::: STORED DATA :::
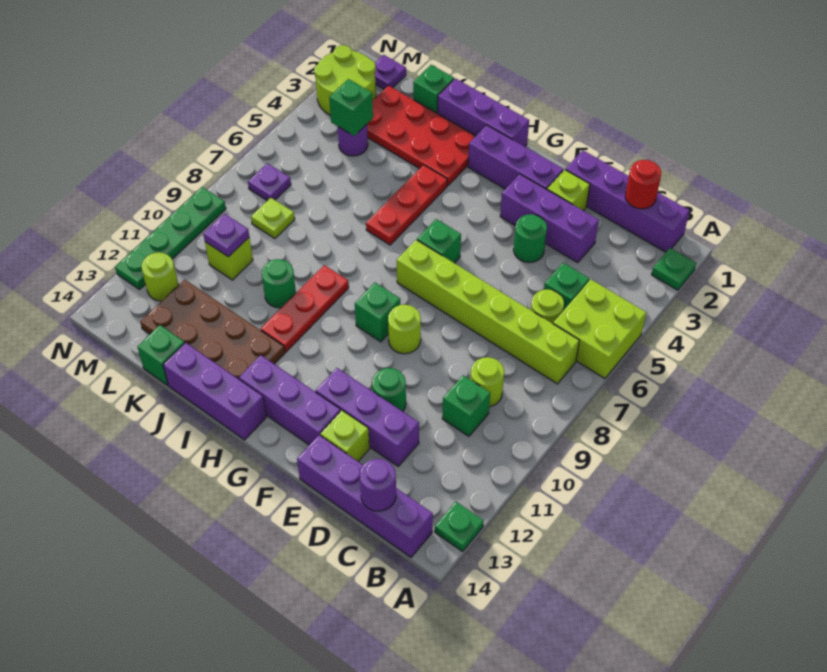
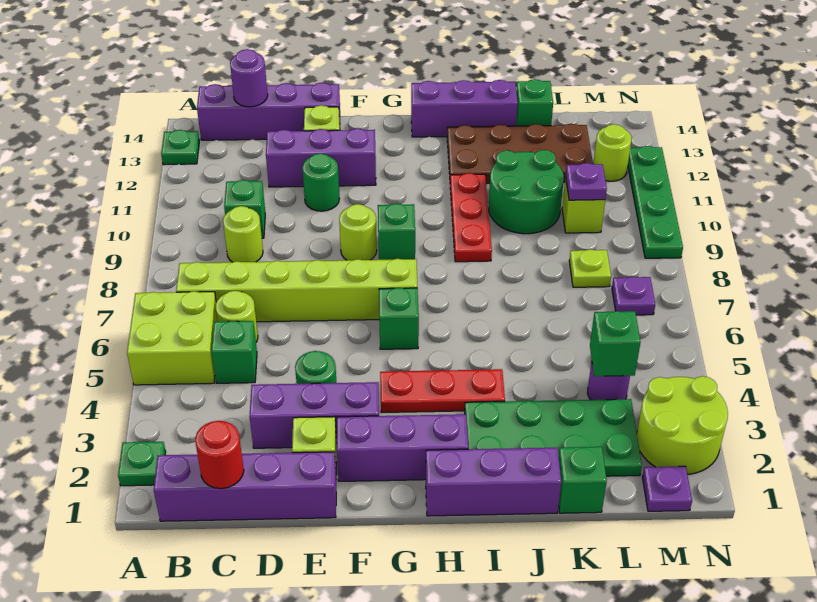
purple brick F13:H13 level 1 -> none
red plate I2:L3 level 1 -> green plate I2:L3 level 1
red plate I4:I6 level 1 -> red plate G4:I4 level 1
green round brick J10 level 1 -> green round brick J10:K11 level 1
:::
◆ **PROBLEM REQUIREMENTS**:
In the copy, omit the pictures and give every line of the data exactly.

◆ **ANSWER BOX**:
purple brick F13:H13 level 1 -> none
red plate I2:L3 level 1 -> green plate I2:L3 level 1
red plate I4:I6 level 1 -> red plate G4:I4 level 1
green round brick J10 level 1 -> green round brick J10:K11 level 1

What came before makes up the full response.